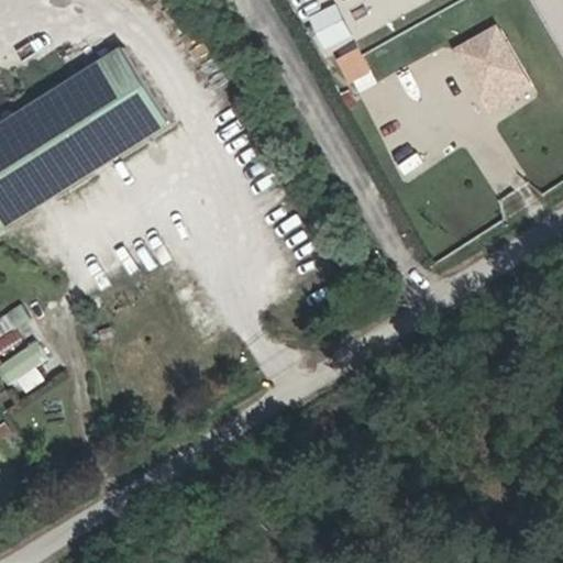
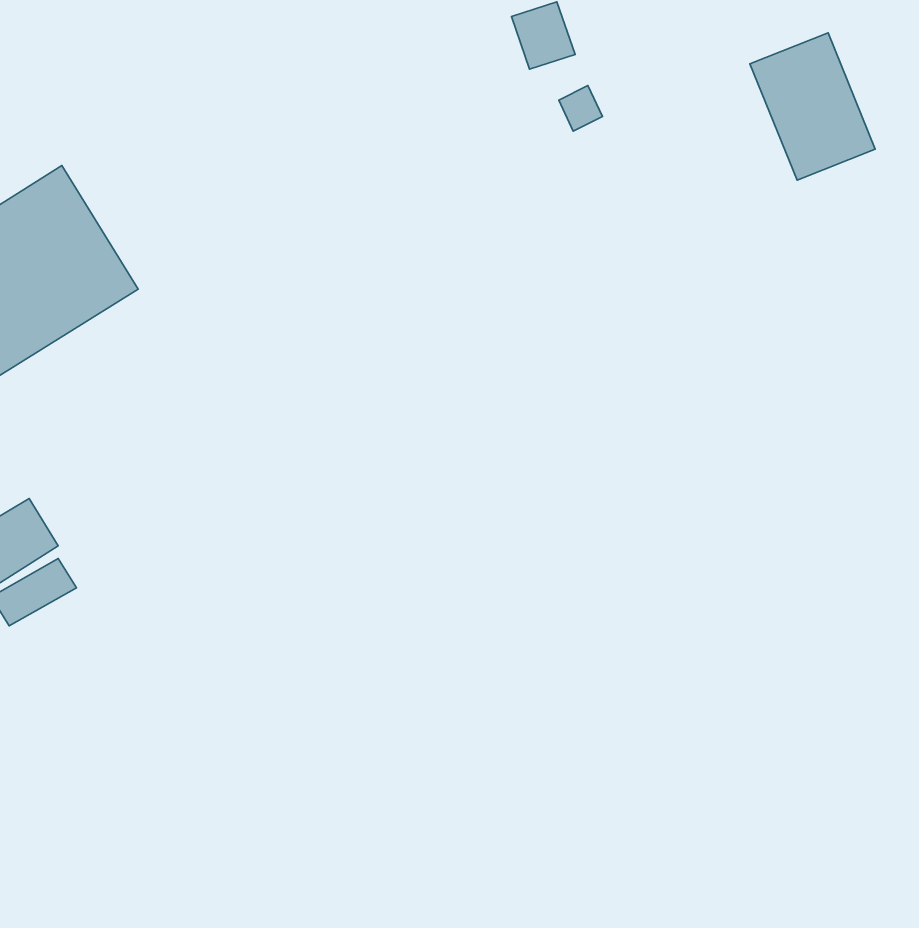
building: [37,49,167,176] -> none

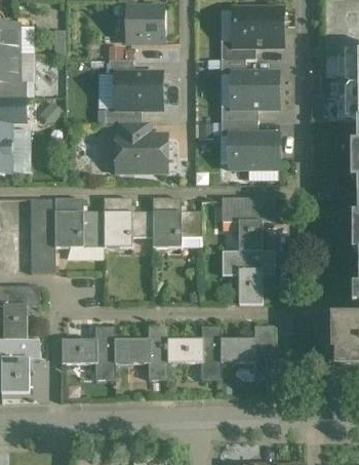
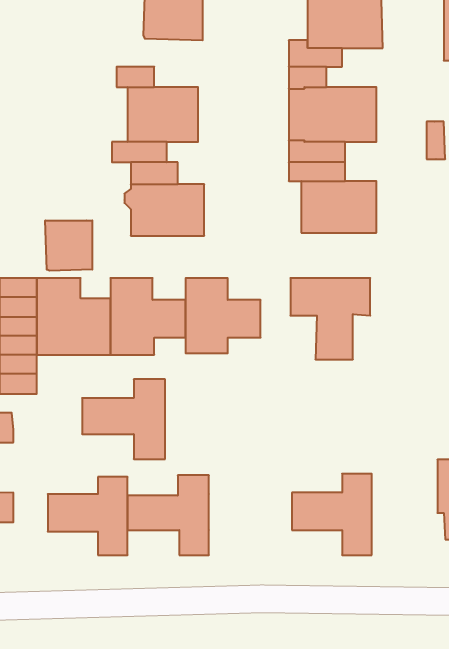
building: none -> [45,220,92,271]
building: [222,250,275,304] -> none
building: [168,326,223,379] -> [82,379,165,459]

...

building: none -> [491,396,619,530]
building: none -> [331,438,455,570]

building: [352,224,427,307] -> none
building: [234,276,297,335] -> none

--

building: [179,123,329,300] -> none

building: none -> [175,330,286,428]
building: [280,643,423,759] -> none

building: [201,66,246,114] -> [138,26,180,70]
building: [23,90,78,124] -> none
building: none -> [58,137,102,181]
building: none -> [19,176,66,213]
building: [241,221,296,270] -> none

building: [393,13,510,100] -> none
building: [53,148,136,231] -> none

- [ABOUT THIS EXERCISE]
The material above holds pictures; leave them out and set down exactly the lines from the line with "building: [37,49,167,176] -> none" to the line with "building: [168,326,223,379] ->", both included.

- [EXERCISE SOLUTION]
building: [37,49,167,176] -> none

building: none -> [45,220,92,271]
building: [222,250,275,304] -> none
building: [168,326,223,379] -> [82,379,165,459]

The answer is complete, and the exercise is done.